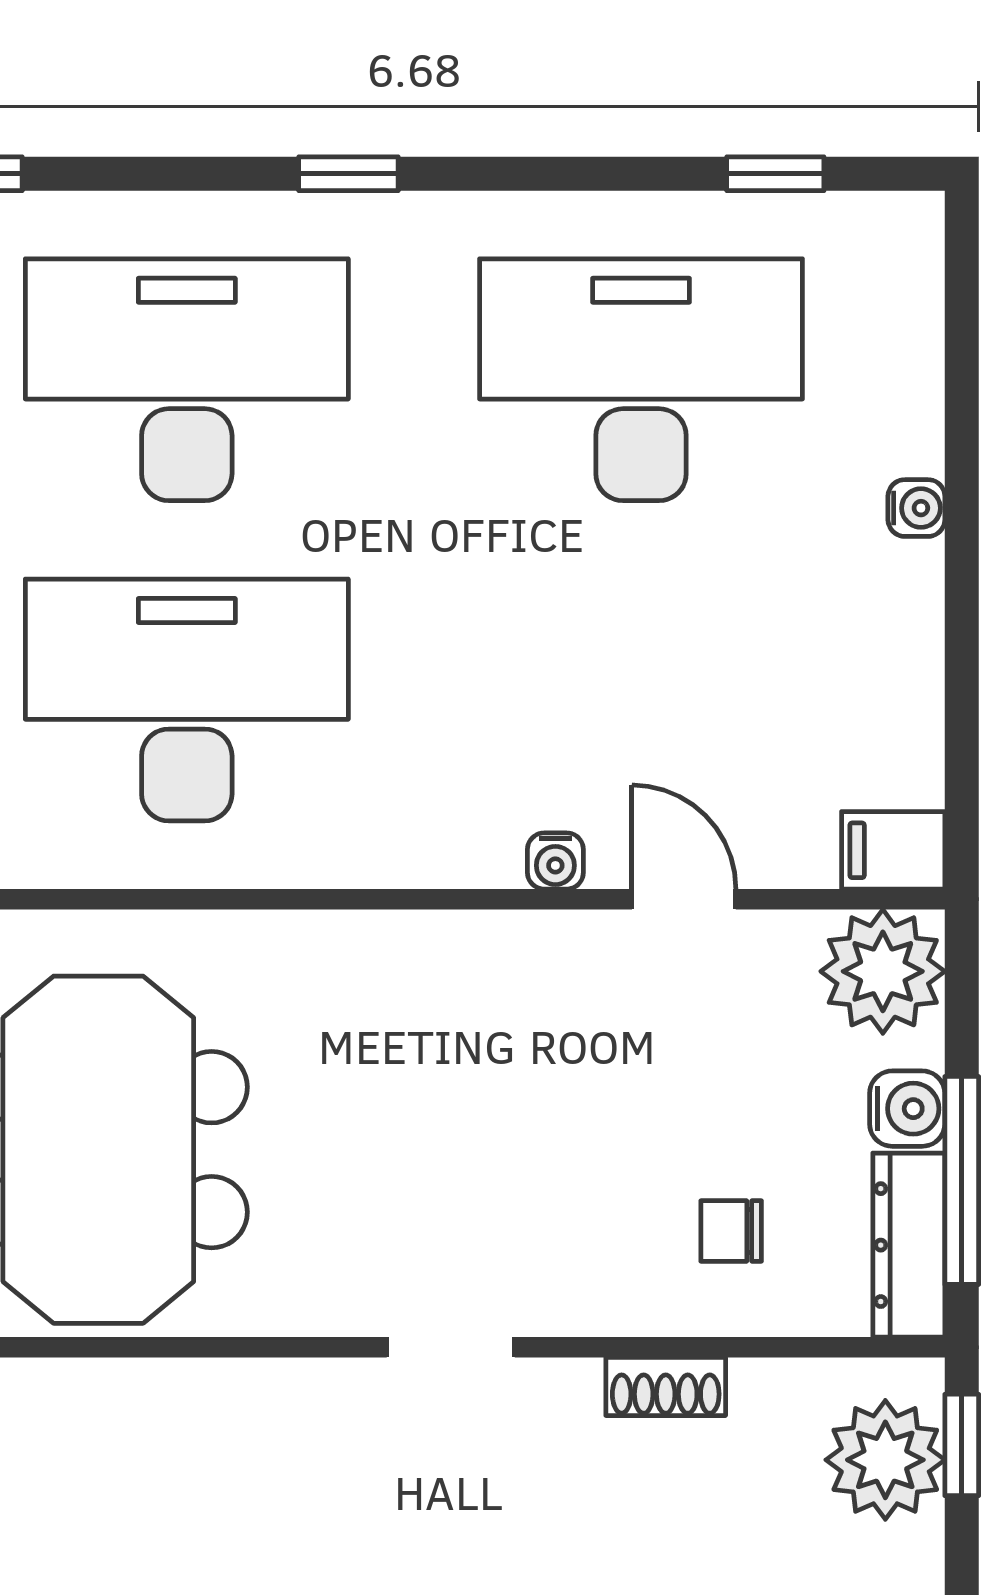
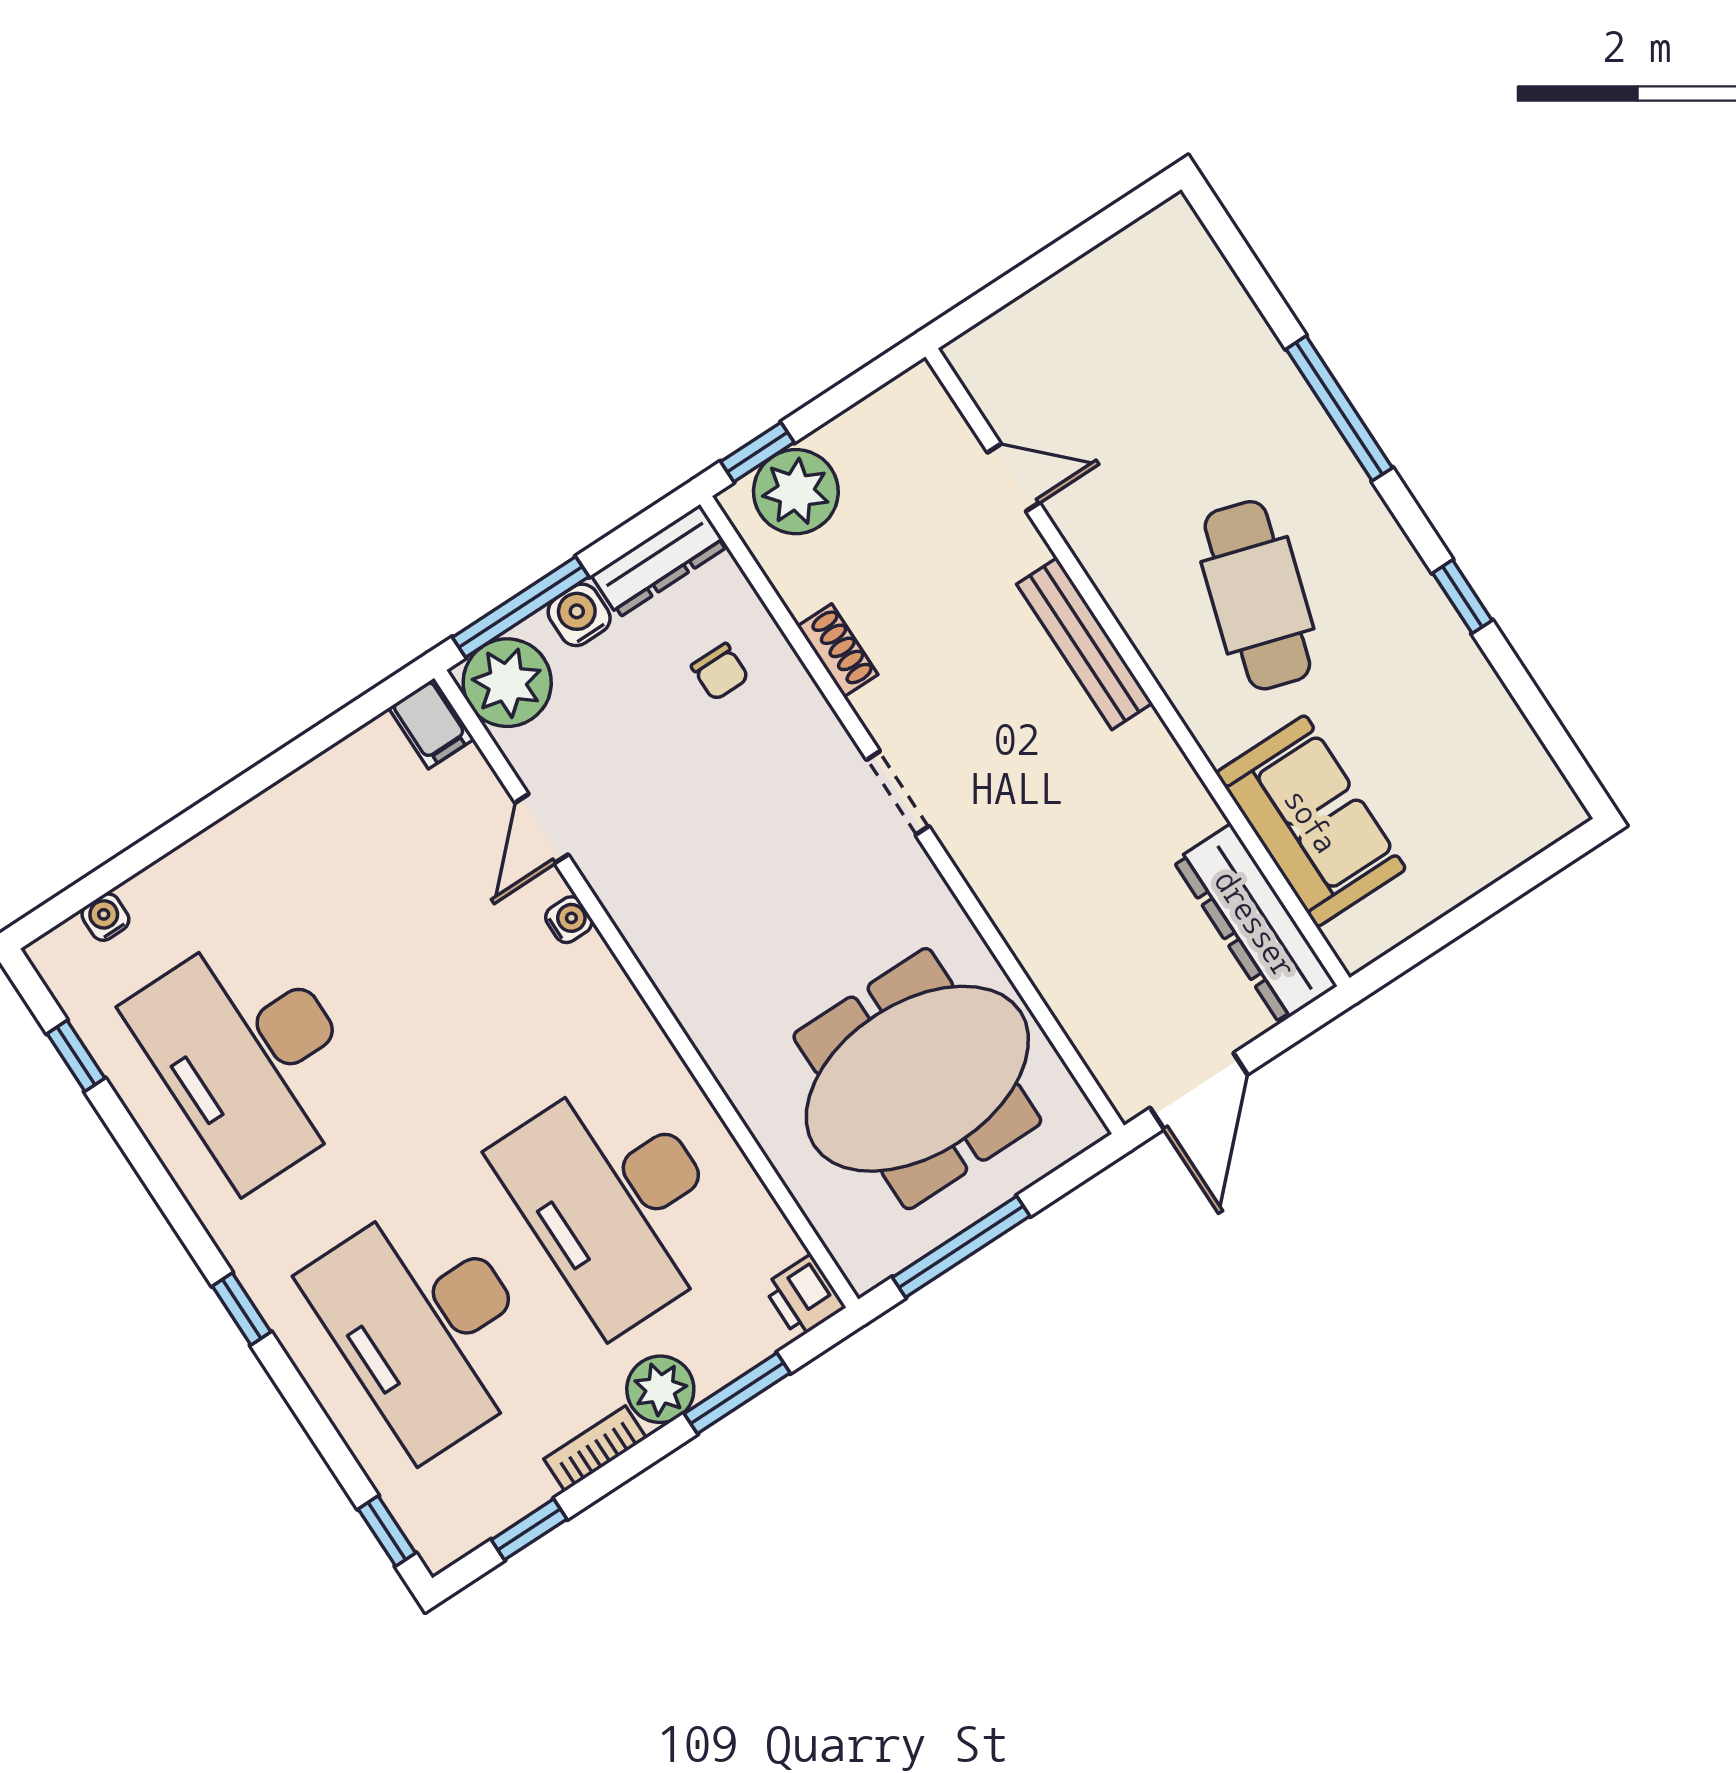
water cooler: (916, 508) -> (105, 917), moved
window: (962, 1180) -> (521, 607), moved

==

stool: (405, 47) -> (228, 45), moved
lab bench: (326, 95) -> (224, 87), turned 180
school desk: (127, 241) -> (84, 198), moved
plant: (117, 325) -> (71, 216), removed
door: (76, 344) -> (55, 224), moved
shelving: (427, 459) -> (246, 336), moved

--

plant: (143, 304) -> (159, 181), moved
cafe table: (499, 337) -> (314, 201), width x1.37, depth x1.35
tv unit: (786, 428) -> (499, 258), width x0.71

▶ [Required work]:
Where does "width" appear in the records above? Copy every line that has it.

▶ [Output for this exercise]:
cafe table: (499, 337) -> (314, 201), width x1.37, depth x1.35
tv unit: (786, 428) -> (499, 258), width x0.71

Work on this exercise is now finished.